WHAT YOU SHOULD DO: Leave no line out. Transcribe the whole listing exactly.

RECORDS:
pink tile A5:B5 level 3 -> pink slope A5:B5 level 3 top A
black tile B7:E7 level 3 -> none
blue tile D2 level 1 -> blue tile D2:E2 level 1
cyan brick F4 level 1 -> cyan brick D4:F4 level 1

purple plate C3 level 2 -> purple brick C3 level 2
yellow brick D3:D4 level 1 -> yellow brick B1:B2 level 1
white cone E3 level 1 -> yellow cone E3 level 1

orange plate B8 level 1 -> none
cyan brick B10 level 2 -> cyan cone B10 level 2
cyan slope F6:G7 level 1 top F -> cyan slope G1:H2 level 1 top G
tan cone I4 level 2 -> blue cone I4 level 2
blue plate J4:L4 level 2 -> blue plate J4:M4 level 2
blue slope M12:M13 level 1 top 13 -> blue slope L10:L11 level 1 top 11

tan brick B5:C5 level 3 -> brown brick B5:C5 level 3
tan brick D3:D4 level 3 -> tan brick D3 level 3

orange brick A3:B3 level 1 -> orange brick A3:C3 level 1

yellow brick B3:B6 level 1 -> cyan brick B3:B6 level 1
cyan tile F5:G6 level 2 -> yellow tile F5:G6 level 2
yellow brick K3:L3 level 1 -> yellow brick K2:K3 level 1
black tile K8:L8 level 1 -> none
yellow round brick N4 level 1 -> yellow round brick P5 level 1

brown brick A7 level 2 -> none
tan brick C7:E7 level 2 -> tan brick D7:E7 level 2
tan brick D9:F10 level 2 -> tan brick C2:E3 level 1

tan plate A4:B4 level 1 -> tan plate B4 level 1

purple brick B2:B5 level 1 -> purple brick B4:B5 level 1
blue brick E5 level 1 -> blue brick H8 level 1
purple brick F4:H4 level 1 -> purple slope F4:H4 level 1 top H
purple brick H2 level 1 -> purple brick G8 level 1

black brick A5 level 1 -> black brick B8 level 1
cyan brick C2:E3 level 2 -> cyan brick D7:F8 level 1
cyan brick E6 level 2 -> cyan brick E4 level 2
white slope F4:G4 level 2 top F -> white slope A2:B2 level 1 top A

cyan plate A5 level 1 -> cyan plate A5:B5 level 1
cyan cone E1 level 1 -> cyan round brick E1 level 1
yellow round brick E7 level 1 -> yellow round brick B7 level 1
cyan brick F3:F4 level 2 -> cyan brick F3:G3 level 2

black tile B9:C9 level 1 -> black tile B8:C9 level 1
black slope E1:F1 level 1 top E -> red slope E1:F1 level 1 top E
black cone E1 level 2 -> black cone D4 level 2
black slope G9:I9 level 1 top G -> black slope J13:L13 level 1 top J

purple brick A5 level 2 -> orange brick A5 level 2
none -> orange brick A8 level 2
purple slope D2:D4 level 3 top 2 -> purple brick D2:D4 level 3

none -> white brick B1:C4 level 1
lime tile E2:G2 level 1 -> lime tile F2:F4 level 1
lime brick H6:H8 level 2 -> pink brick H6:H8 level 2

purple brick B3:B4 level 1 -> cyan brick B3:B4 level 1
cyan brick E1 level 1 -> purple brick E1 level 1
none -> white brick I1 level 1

RESPONSE:
pink tile A5:B5 level 3 -> pink slope A5:B5 level 3 top A
black tile B7:E7 level 3 -> none
blue tile D2 level 1 -> blue tile D2:E2 level 1
cyan brick F4 level 1 -> cyan brick D4:F4 level 1

purple plate C3 level 2 -> purple brick C3 level 2
yellow brick D3:D4 level 1 -> yellow brick B1:B2 level 1
white cone E3 level 1 -> yellow cone E3 level 1

orange plate B8 level 1 -> none
cyan brick B10 level 2 -> cyan cone B10 level 2
cyan slope F6:G7 level 1 top F -> cyan slope G1:H2 level 1 top G
tan cone I4 level 2 -> blue cone I4 level 2
blue plate J4:L4 level 2 -> blue plate J4:M4 level 2
blue slope M12:M13 level 1 top 13 -> blue slope L10:L11 level 1 top 11

tan brick B5:C5 level 3 -> brown brick B5:C5 level 3
tan brick D3:D4 level 3 -> tan brick D3 level 3

orange brick A3:B3 level 1 -> orange brick A3:C3 level 1

yellow brick B3:B6 level 1 -> cyan brick B3:B6 level 1
cyan tile F5:G6 level 2 -> yellow tile F5:G6 level 2
yellow brick K3:L3 level 1 -> yellow brick K2:K3 level 1
black tile K8:L8 level 1 -> none
yellow round brick N4 level 1 -> yellow round brick P5 level 1

brown brick A7 level 2 -> none
tan brick C7:E7 level 2 -> tan brick D7:E7 level 2
tan brick D9:F10 level 2 -> tan brick C2:E3 level 1

tan plate A4:B4 level 1 -> tan plate B4 level 1

purple brick B2:B5 level 1 -> purple brick B4:B5 level 1
blue brick E5 level 1 -> blue brick H8 level 1
purple brick F4:H4 level 1 -> purple slope F4:H4 level 1 top H
purple brick H2 level 1 -> purple brick G8 level 1

black brick A5 level 1 -> black brick B8 level 1
cyan brick C2:E3 level 2 -> cyan brick D7:F8 level 1
cyan brick E6 level 2 -> cyan brick E4 level 2
white slope F4:G4 level 2 top F -> white slope A2:B2 level 1 top A

cyan plate A5 level 1 -> cyan plate A5:B5 level 1
cyan cone E1 level 1 -> cyan round brick E1 level 1
yellow round brick E7 level 1 -> yellow round brick B7 level 1
cyan brick F3:F4 level 2 -> cyan brick F3:G3 level 2

black tile B9:C9 level 1 -> black tile B8:C9 level 1
black slope E1:F1 level 1 top E -> red slope E1:F1 level 1 top E
black cone E1 level 2 -> black cone D4 level 2
black slope G9:I9 level 1 top G -> black slope J13:L13 level 1 top J

purple brick A5 level 2 -> orange brick A5 level 2
none -> orange brick A8 level 2
purple slope D2:D4 level 3 top 2 -> purple brick D2:D4 level 3

none -> white brick B1:C4 level 1
lime tile E2:G2 level 1 -> lime tile F2:F4 level 1
lime brick H6:H8 level 2 -> pink brick H6:H8 level 2

purple brick B3:B4 level 1 -> cyan brick B3:B4 level 1
cyan brick E1 level 1 -> purple brick E1 level 1
none -> white brick I1 level 1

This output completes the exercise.